* **WHAT IS NEEDED**:
Please output exactly the lines that run from the line with "camera: 25 degrees left, 5 degrees down" through the final line of the data, inclusive, and nothing more.

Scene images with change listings

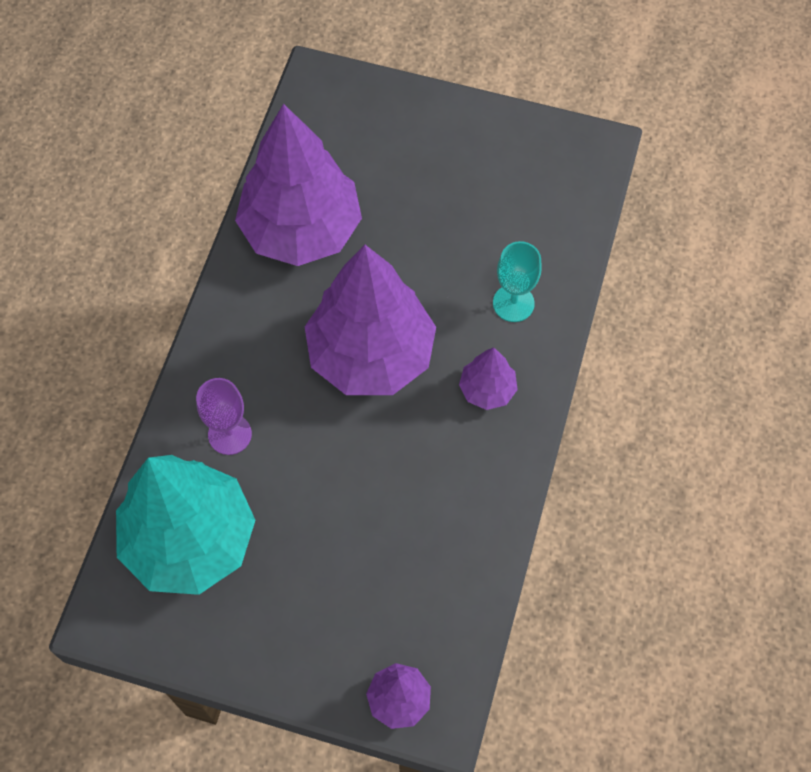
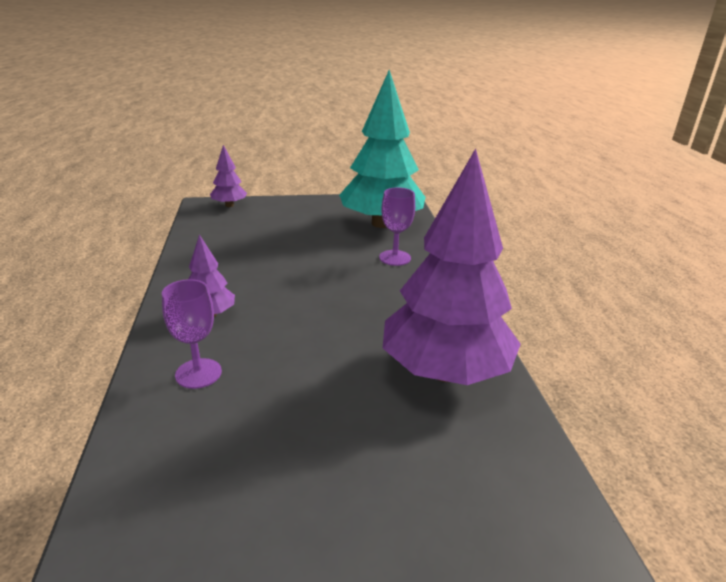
camera: 155 degrees right, 35 degrees down
(370, 354) = (321, 311): purple tree -> none
(513, 303) = (198, 373): turquoise goblet -> purple goblet

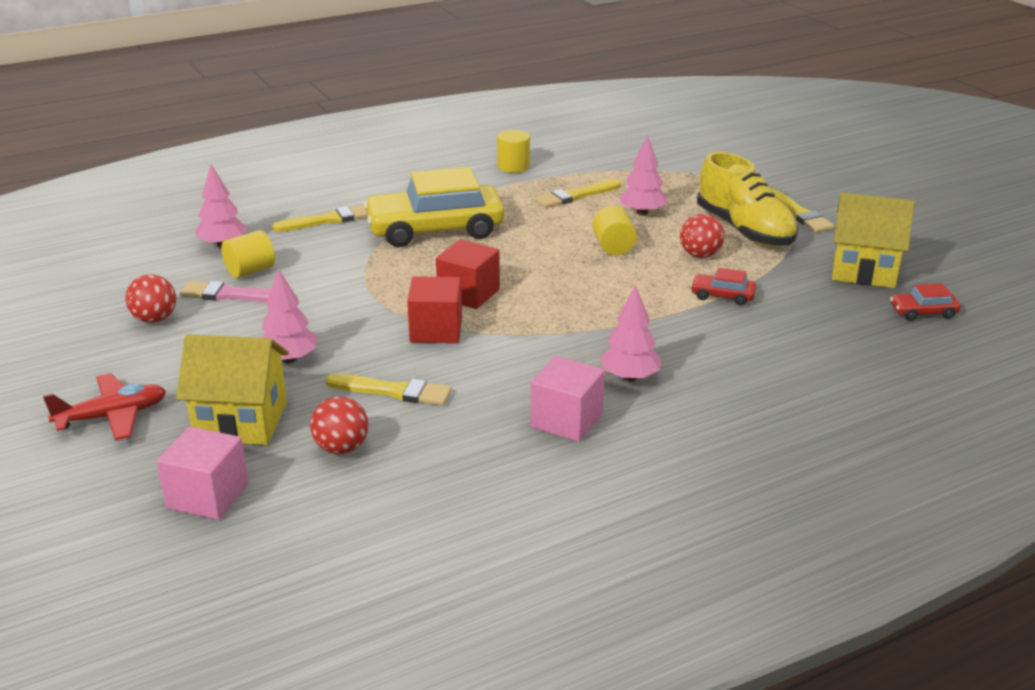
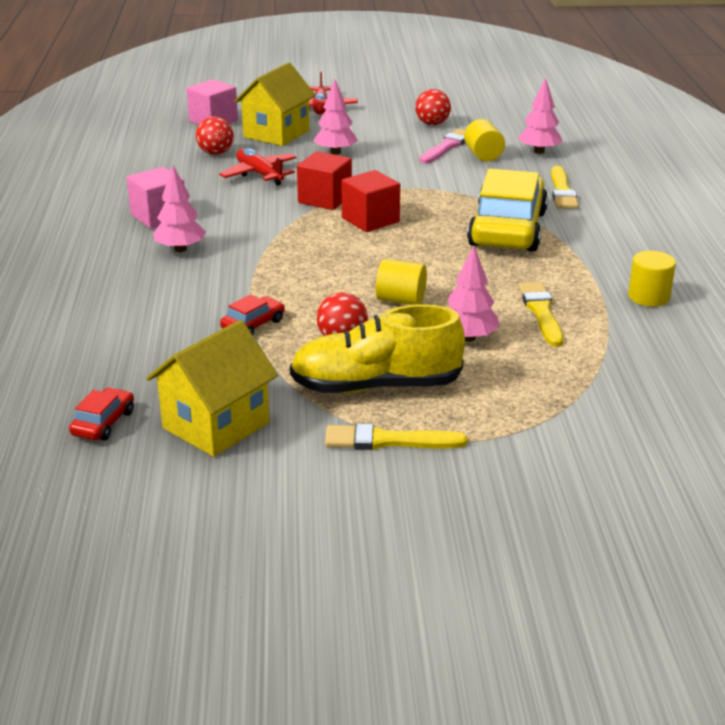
camera: 115 degrees right, 0 degrees up
(394, 391) = (259, 174): yellow brush -> red plane

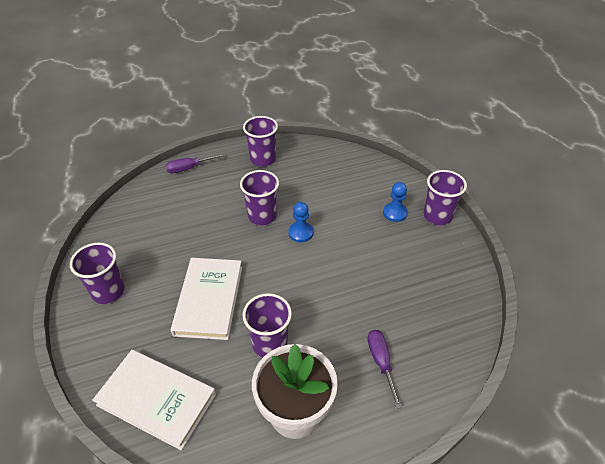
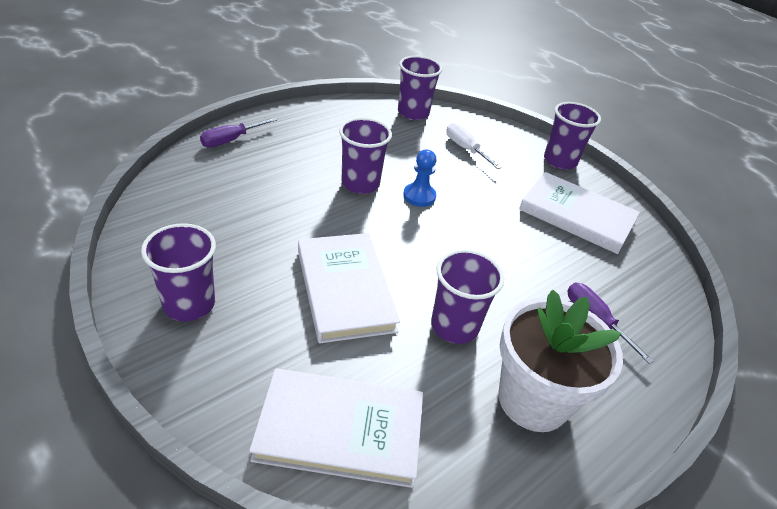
camera: 25 degrees left, 5 degrees down
(262, 159) = (325, 122): purple cup -> purple cup (413, 113)
(361, 195) = (465, 149): none -> white screwdriver
(394, 213) = (513, 163): blue pawn -> none
(421, 269) = (576, 216): none -> white book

* **EXERCISE RESPONSE**:
camera: 25 degrees left, 5 degrees down
(262, 159) = (325, 122): purple cup -> purple cup (413, 113)
(361, 195) = (465, 149): none -> white screwdriver
(394, 213) = (513, 163): blue pawn -> none
(421, 269) = (576, 216): none -> white book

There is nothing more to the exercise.